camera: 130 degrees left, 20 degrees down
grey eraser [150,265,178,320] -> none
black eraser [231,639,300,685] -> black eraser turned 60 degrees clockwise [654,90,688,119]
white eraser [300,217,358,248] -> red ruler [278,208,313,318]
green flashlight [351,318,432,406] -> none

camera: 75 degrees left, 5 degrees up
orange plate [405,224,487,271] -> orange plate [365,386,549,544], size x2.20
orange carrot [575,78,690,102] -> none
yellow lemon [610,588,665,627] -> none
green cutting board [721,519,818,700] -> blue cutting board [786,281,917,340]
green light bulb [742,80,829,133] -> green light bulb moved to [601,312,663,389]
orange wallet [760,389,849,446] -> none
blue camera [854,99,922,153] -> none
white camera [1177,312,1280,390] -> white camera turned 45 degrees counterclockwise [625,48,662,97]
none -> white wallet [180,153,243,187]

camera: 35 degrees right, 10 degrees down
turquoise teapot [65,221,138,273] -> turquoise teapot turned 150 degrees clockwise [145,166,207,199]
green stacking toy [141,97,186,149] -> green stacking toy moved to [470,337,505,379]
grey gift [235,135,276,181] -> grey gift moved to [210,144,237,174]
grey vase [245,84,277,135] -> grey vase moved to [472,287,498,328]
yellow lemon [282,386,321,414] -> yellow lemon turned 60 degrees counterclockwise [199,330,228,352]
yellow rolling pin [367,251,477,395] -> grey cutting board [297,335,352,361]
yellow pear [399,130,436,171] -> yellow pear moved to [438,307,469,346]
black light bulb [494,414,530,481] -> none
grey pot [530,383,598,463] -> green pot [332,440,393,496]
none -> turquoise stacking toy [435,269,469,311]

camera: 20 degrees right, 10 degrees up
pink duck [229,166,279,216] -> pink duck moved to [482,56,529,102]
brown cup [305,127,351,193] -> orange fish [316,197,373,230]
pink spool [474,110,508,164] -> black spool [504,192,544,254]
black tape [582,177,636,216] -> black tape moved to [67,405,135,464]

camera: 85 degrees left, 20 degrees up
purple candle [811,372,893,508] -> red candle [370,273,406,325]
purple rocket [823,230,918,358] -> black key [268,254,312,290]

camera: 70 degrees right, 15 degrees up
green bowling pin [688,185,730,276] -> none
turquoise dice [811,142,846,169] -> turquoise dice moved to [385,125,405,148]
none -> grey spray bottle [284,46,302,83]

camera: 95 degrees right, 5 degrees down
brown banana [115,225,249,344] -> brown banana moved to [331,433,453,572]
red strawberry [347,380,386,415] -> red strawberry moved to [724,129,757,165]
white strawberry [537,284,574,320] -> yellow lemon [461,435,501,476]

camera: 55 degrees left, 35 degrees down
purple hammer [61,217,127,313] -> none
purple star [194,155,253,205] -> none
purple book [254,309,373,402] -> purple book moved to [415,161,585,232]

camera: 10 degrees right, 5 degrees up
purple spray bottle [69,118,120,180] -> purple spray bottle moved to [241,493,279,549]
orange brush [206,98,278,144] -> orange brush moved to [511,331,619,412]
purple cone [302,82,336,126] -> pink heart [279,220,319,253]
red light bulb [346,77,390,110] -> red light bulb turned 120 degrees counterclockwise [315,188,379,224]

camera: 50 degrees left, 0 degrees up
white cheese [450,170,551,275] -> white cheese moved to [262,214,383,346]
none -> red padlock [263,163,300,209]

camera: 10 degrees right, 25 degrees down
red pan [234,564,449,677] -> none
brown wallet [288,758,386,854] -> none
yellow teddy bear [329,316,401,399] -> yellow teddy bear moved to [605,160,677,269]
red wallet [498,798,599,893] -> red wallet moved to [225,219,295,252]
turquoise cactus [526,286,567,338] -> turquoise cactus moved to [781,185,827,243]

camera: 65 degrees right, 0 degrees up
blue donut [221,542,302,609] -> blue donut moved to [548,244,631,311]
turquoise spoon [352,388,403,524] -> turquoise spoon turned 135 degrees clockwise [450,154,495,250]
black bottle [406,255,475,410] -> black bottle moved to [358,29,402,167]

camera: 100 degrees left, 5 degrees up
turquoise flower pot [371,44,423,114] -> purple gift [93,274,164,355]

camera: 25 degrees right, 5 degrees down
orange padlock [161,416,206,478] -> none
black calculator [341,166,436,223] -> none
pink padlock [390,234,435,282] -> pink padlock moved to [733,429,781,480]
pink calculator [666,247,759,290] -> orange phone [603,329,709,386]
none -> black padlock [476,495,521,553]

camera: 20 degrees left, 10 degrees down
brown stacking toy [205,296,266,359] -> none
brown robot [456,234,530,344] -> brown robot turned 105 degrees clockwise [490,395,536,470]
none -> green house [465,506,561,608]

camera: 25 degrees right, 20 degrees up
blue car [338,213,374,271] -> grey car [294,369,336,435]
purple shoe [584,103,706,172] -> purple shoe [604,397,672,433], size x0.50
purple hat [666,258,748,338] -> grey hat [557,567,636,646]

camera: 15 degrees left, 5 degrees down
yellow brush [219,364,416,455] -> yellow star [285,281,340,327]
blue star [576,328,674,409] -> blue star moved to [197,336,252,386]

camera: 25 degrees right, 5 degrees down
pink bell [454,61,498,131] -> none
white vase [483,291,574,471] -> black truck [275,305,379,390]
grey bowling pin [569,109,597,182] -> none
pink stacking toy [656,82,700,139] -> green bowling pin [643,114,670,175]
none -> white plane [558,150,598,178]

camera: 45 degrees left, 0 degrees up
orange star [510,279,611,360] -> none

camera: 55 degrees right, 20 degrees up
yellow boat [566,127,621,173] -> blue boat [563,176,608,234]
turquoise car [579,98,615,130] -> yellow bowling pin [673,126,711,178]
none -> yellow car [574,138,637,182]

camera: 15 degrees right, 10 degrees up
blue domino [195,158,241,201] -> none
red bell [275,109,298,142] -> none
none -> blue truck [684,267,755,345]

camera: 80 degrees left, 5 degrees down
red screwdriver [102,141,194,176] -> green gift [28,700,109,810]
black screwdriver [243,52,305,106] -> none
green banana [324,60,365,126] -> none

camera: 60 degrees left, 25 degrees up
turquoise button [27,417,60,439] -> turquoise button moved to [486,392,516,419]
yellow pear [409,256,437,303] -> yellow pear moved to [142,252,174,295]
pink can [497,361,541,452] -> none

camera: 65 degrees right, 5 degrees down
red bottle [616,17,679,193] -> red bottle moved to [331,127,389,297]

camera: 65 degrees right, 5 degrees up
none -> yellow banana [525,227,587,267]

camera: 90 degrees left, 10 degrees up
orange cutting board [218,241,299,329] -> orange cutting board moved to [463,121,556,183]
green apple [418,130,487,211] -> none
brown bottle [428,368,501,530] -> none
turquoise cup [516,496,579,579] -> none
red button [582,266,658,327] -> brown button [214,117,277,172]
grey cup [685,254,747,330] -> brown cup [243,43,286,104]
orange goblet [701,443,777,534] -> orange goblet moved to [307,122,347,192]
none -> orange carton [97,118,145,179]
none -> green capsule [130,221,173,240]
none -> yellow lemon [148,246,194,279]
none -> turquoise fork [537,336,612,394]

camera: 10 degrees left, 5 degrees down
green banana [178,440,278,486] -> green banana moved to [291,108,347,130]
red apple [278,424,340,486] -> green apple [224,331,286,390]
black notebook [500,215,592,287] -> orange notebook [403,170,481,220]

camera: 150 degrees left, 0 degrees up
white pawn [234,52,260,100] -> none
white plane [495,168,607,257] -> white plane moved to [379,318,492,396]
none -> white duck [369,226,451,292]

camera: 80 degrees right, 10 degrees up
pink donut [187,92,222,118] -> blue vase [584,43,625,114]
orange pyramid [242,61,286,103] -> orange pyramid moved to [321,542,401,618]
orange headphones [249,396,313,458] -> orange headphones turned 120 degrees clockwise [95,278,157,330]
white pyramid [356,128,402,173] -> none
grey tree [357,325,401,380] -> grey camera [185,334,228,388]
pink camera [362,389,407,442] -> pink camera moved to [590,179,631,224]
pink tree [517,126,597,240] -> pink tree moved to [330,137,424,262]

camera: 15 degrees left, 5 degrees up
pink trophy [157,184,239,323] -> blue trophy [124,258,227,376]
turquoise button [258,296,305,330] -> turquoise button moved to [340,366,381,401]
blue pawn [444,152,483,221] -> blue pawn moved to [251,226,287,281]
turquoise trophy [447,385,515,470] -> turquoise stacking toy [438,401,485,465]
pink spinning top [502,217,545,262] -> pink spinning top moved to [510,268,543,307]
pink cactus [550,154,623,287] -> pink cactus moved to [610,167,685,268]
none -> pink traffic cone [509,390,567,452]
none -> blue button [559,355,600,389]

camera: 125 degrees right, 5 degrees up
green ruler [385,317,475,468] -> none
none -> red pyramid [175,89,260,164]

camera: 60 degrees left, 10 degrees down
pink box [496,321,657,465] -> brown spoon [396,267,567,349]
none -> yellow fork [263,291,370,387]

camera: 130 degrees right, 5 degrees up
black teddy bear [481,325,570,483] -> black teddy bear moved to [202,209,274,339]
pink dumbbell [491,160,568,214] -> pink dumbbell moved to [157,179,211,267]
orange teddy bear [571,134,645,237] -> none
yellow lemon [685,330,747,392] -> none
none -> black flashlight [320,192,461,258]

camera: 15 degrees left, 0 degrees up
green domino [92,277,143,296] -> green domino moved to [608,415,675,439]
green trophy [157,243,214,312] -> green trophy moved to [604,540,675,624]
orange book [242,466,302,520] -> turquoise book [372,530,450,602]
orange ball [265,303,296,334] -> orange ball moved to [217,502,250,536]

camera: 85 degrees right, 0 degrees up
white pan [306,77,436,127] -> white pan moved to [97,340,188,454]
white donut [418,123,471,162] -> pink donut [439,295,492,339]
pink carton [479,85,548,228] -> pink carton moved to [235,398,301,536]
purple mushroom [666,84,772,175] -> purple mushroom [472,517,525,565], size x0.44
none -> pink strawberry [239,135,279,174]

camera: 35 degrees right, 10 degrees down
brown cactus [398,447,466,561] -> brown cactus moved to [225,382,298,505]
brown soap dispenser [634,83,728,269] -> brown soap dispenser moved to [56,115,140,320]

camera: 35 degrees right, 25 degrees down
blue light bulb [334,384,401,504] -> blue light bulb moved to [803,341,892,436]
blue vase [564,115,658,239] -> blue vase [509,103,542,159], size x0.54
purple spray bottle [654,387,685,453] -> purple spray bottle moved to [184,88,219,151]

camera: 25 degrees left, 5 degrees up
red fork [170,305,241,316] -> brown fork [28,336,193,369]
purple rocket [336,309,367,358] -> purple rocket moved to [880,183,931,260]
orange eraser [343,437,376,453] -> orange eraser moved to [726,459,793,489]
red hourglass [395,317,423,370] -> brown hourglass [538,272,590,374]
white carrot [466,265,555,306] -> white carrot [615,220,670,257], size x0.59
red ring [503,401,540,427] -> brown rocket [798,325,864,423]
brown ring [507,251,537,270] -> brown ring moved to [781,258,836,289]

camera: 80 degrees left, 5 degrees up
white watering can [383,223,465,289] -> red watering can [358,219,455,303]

|---|

_What you will do:_
Quote the listing above, but only from the line that shows "purple mushroom [666,84,772,175]" through the line that shows "blue light bulb [334,384,401,504]".

_Response:_
purple mushroom [666,84,772,175] -> purple mushroom [472,517,525,565], size x0.44
none -> pink strawberry [239,135,279,174]

camera: 35 degrees right, 10 degrees down
brown cactus [398,447,466,561] -> brown cactus moved to [225,382,298,505]
brown soap dispenser [634,83,728,269] -> brown soap dispenser moved to [56,115,140,320]

camera: 35 degrees right, 25 degrees down
blue light bulb [334,384,401,504] -> blue light bulb moved to [803,341,892,436]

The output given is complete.